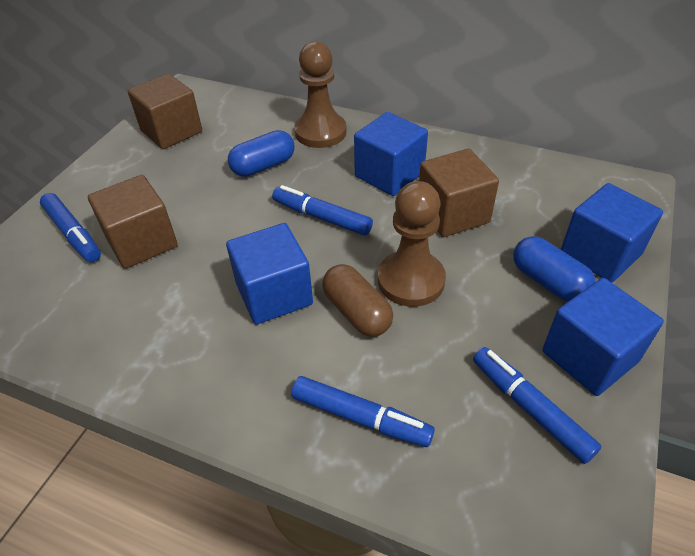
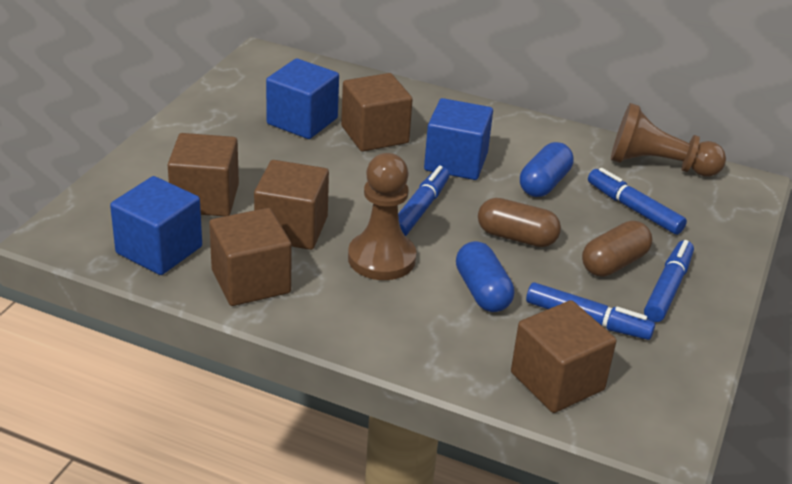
blue cube: 4 -> 3
brown capsule: 1 -> 2
brown cube: 3 -> 5

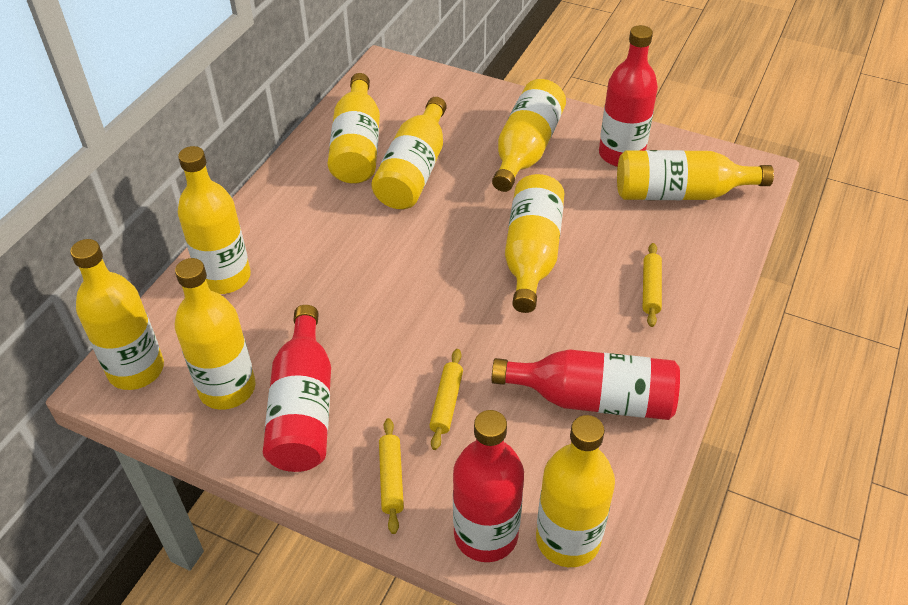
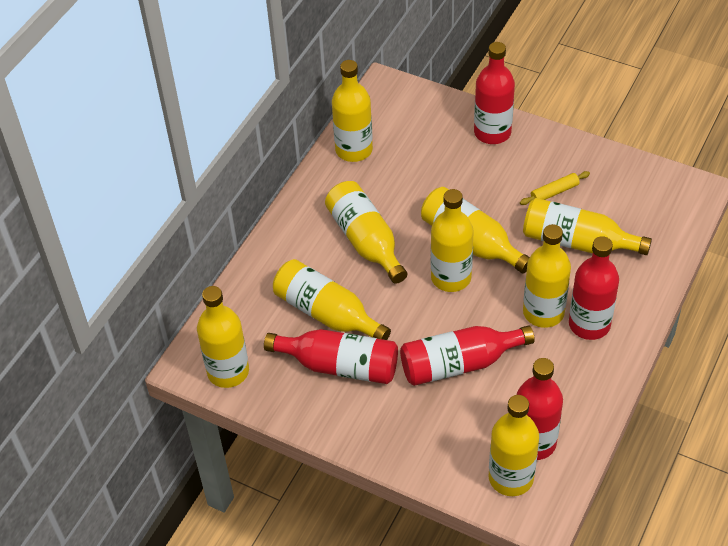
red bottle: 4 -> 5
yellow rolling pin: 3 -> 1

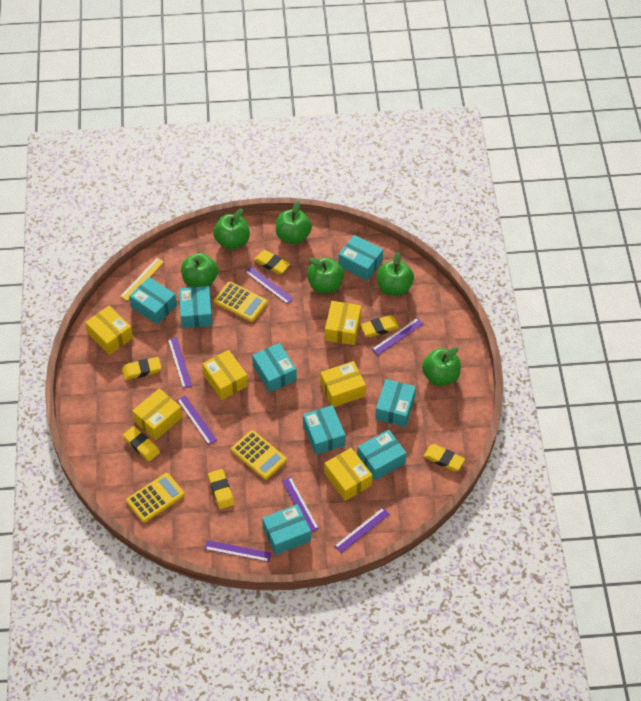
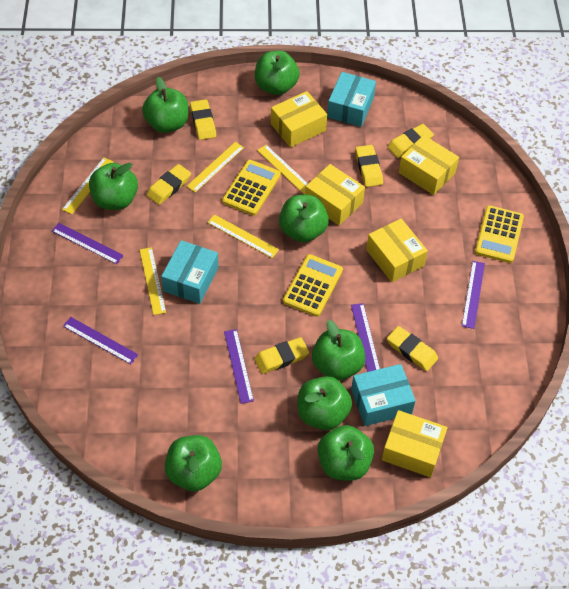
green apple: 6 -> 8
purple ruler: 7 -> 5
turquoise box: 8 -> 3
yellow box: 6 -> 5
yellow ruler: 1 -> 5

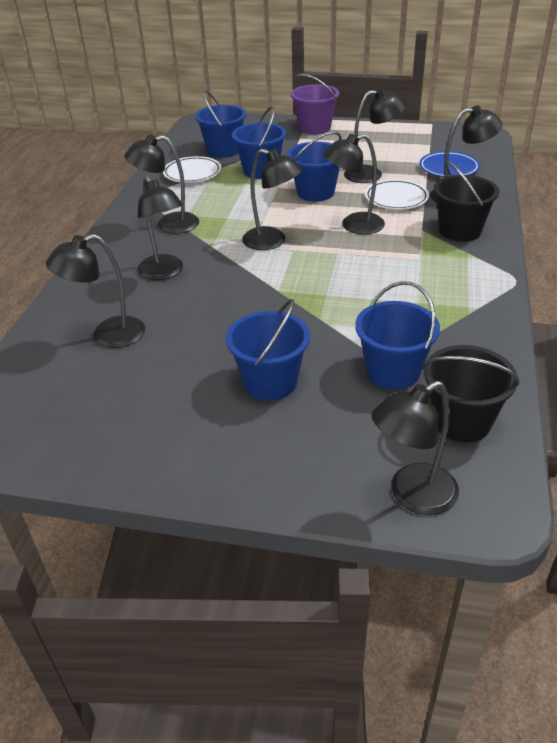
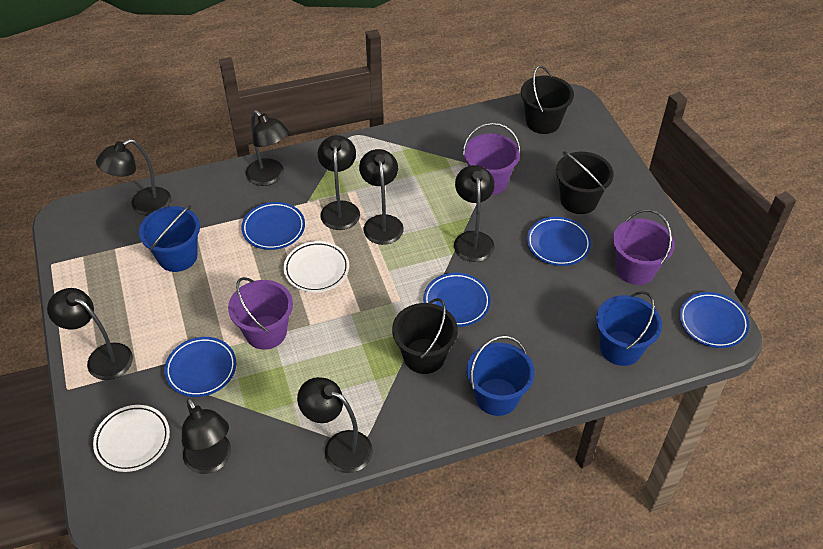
black bucket: 2 -> 3
blue bucket: 5 -> 3
blue plate: 1 -> 5
purple bucket: 1 -> 3

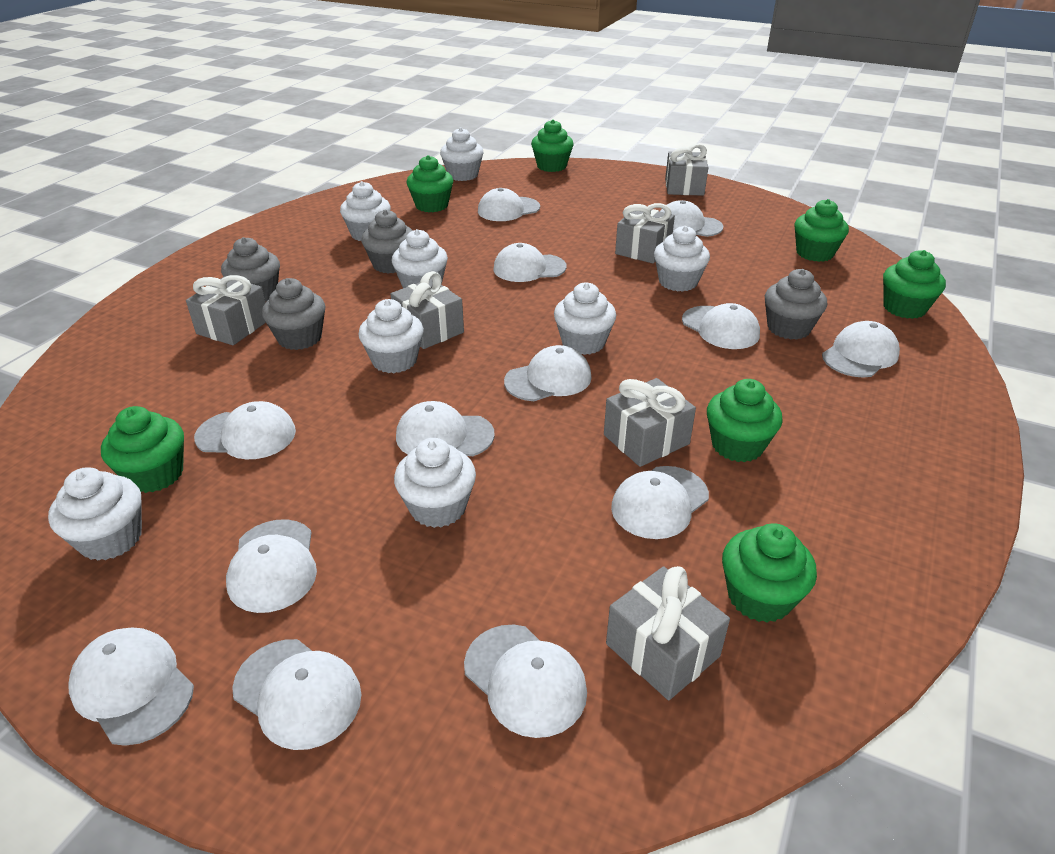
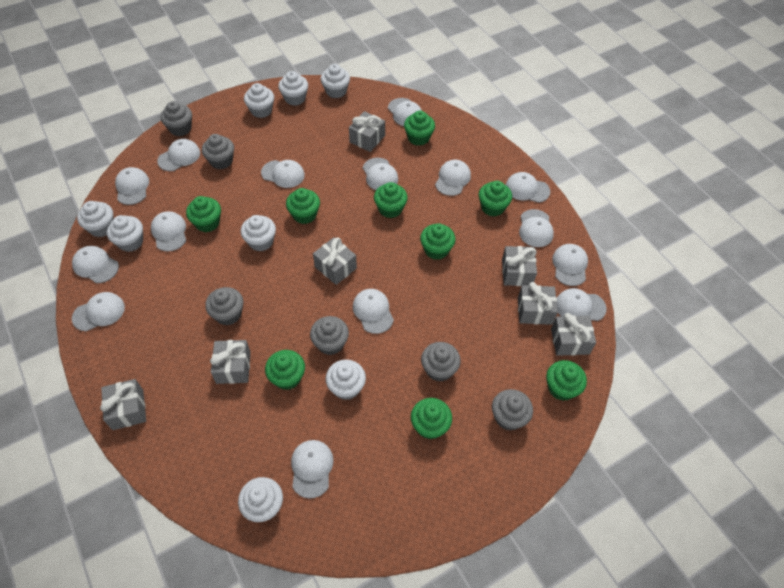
green cupcake: 7 -> 9
grey cupcake: 4 -> 6
grey gift: 6 -> 7
white cap: 13 -> 15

[What the exercise asks] Write out all the entries word for word, but drop the pictures.

[Reply]
blue cube: 4 -> 3
brown capsule: 1 -> 2
brown cube: 3 -> 5

red bottle: 4 -> 5
yellow rolling pin: 3 -> 1

green apple: 6 -> 8
purple ruler: 7 -> 5
turquoise box: 8 -> 3
yellow box: 6 -> 5
yellow ruler: 1 -> 5

black bucket: 2 -> 3
blue bucket: 5 -> 3
blue plate: 1 -> 5
purple bucket: 1 -> 3

green cupcake: 7 -> 9
grey cupcake: 4 -> 6
grey gift: 6 -> 7
white cap: 13 -> 15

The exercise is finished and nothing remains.